### PROBLEM REQUIREMENTS
Each line of the listing that contains the word "pink" is to be copied.

### INPUT RECORDS
■ ■ ■ ■ ■

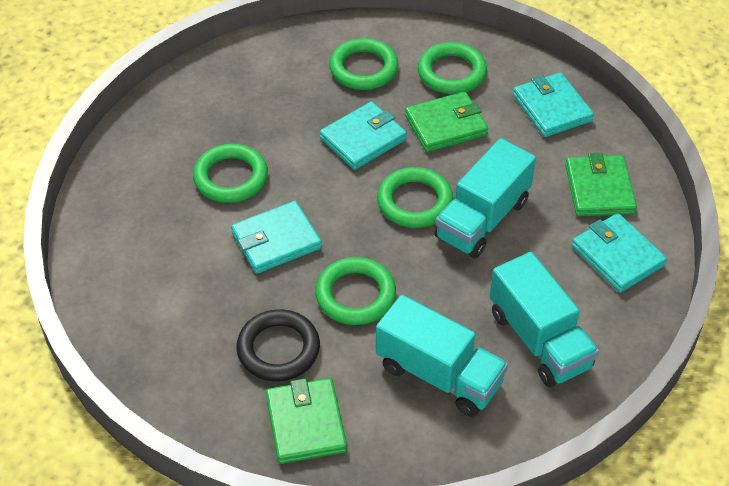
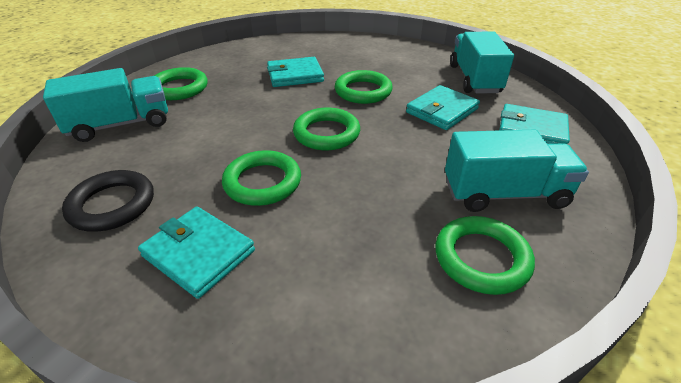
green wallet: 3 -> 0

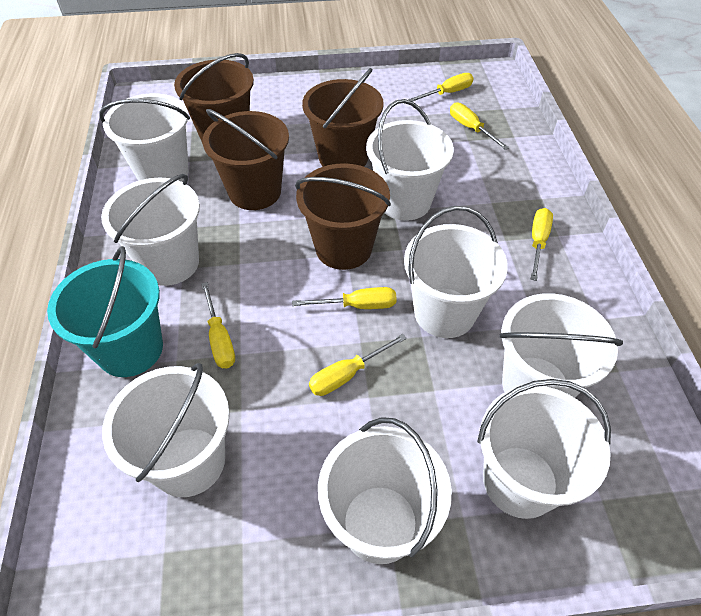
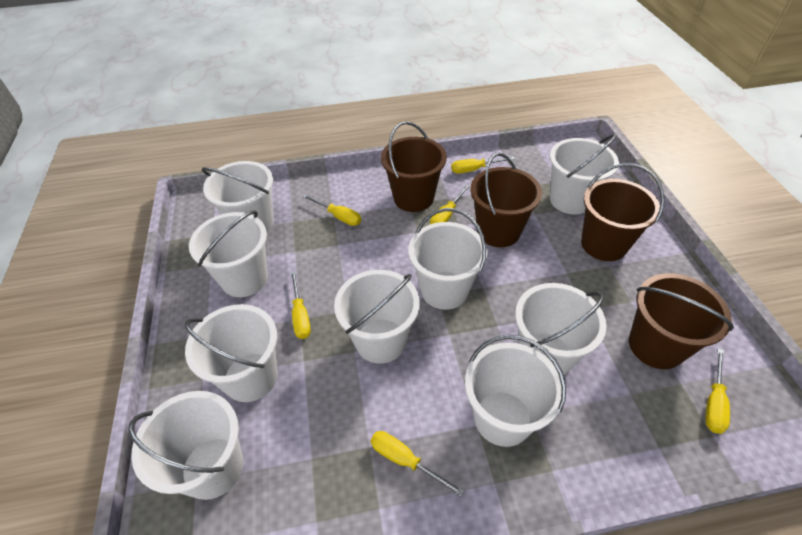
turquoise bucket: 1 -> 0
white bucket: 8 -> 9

■ ■ ■ ■ ■

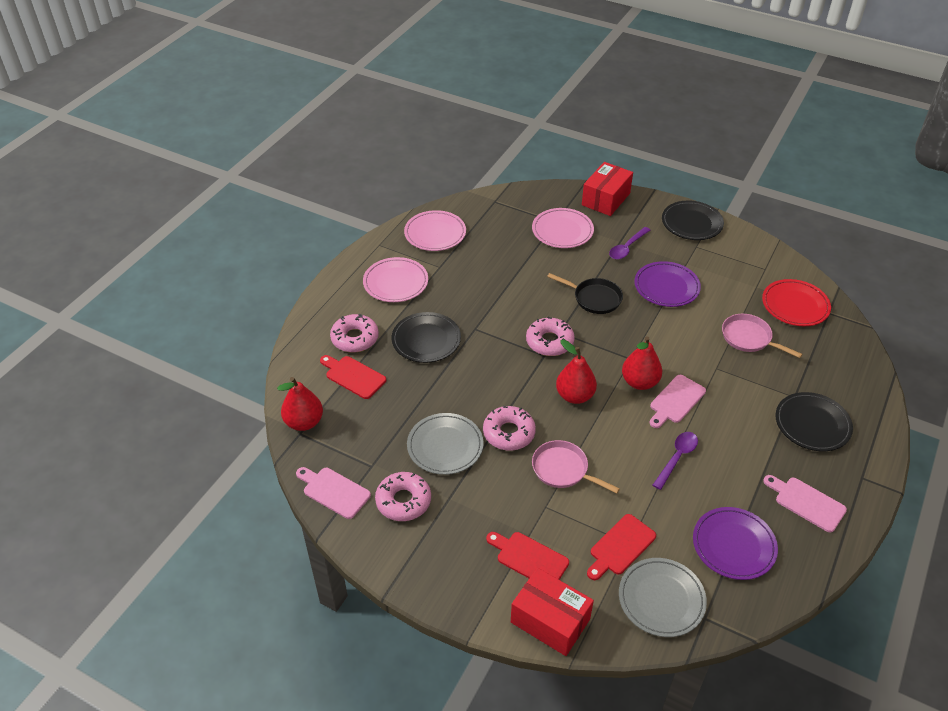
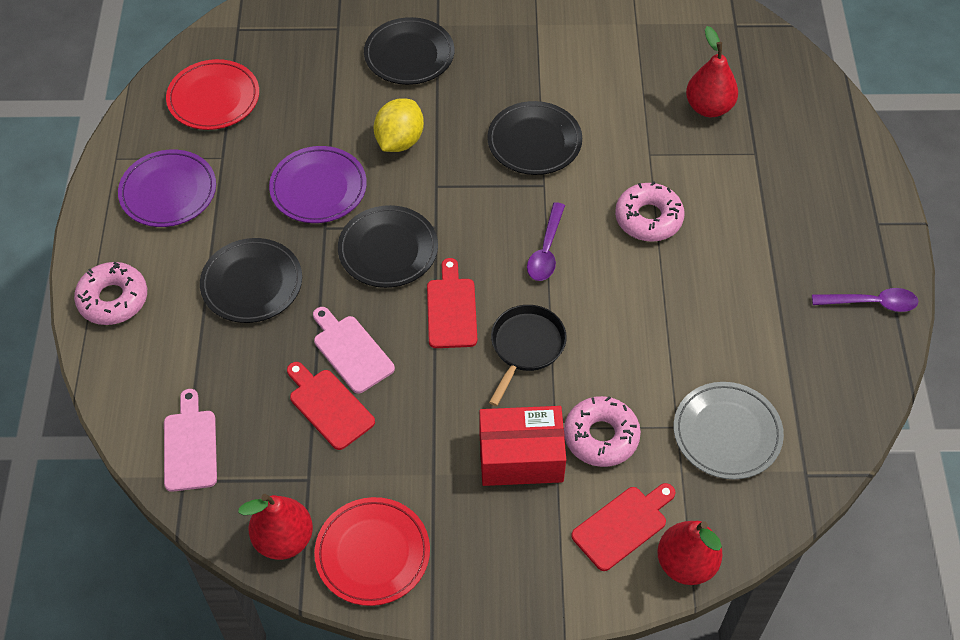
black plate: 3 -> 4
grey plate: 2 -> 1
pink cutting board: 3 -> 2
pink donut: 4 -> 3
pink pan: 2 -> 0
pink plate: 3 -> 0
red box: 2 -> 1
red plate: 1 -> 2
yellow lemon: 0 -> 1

■ ■ ■ ■ ■

### FINAL ANSWER
pink cutting board: 3 -> 2
pink donut: 4 -> 3
pink pan: 2 -> 0
pink plate: 3 -> 0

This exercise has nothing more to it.